▶ To do
Apart from pictures, transcribe exactly each line from the one containing "yellow triangle: rotated 21 degrees clockwise" through the final line of the listing below.

▶ Record set
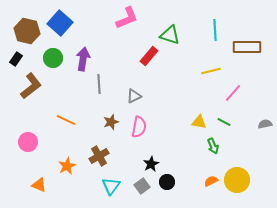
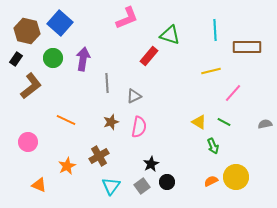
gray line: moved 8 px right, 1 px up
yellow triangle: rotated 21 degrees clockwise
yellow circle: moved 1 px left, 3 px up
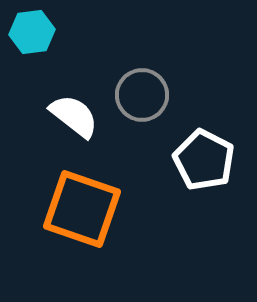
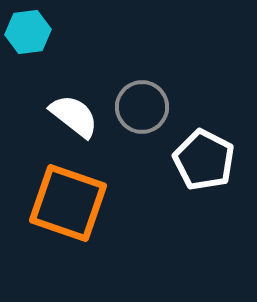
cyan hexagon: moved 4 px left
gray circle: moved 12 px down
orange square: moved 14 px left, 6 px up
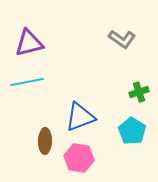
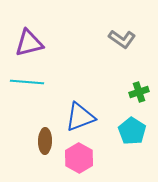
cyan line: rotated 16 degrees clockwise
pink hexagon: rotated 20 degrees clockwise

▶ Answer to the exercise
yellow triangle: rotated 21 degrees clockwise
yellow circle: moved 1 px left, 3 px up
cyan hexagon: moved 4 px left
gray circle: moved 12 px down
orange square: moved 14 px left, 6 px up
cyan line: rotated 16 degrees clockwise
pink hexagon: rotated 20 degrees clockwise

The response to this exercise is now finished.